Find the line with "C2: 47pF (NET2, NET11) -> 47pF (0V, NET11)" in the data below. Repeat it and every line after it exactly, but not the pictures.

* _INFORMATION_
.....
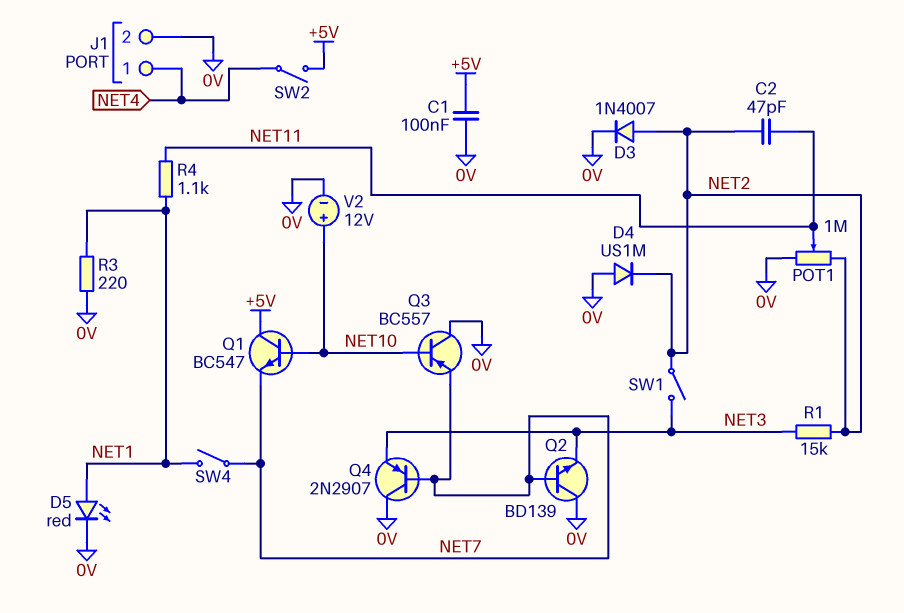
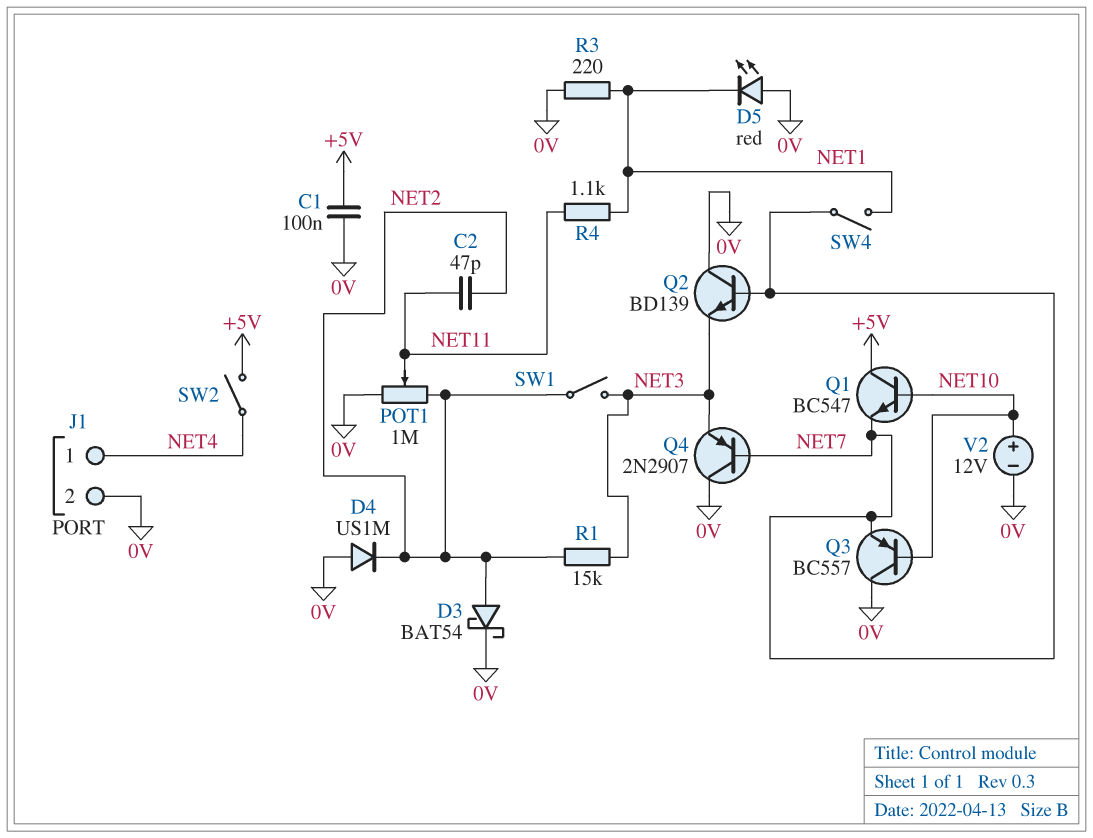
D3: diode 1N4007 (A NET2, K 0V) -> schottky BAT54 (A NET2, K 0V)
D5: LED red (A NET1, K 0V) -> LED red (A 0V, K NET1)

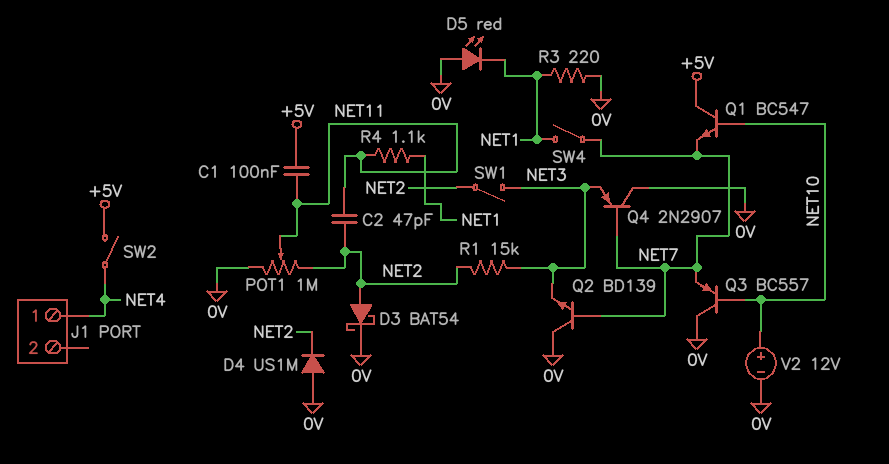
C1: 100nF (+5V, 0V) -> 100nF (+5V, NET11)
J1 pin 2: 0V -> none

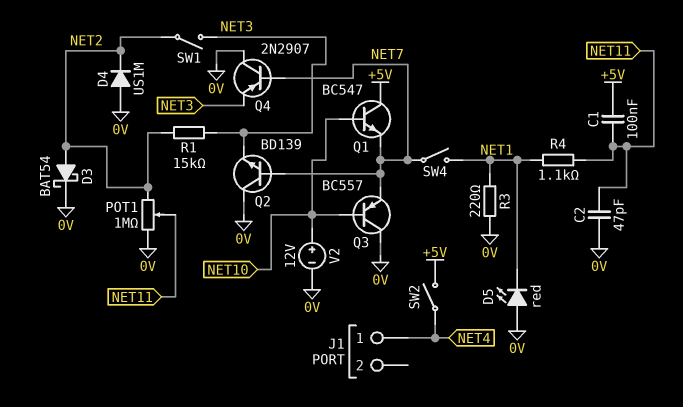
C2: 47pF (NET2, NET11) -> 47pF (0V, NET11)

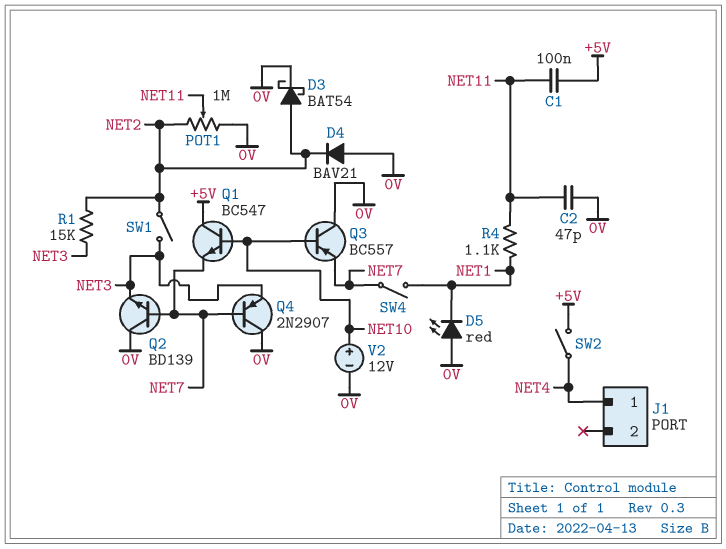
D4: diode US1M (A 0V, K NET2) -> diode BAV21 (A 0V, K NET2)
R3: 220 (0V, NET1) -> none

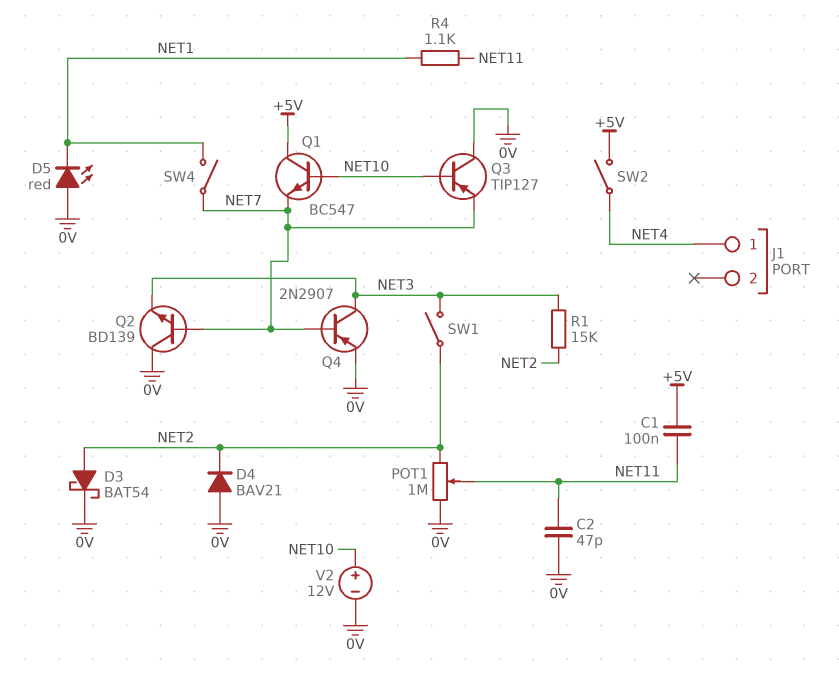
Q3: PNP BC557 (B NET10, C 0V, E NET7) -> PNP TIP127 (B NET10, C 0V, E NET7)
Q4: PNP 2N2907 (B NET7, C 0V, E NET3) -> PNP 2N2907 (B NET7, C NET3, E 0V)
.....
* _TASK ANSWER_
C2: 47pF (NET2, NET11) -> 47pF (0V, NET11)

D4: diode US1M (A 0V, K NET2) -> diode BAV21 (A 0V, K NET2)
R3: 220 (0V, NET1) -> none

Q3: PNP BC557 (B NET10, C 0V, E NET7) -> PNP TIP127 (B NET10, C 0V, E NET7)
Q4: PNP 2N2907 (B NET7, C 0V, E NET3) -> PNP 2N2907 (B NET7, C NET3, E 0V)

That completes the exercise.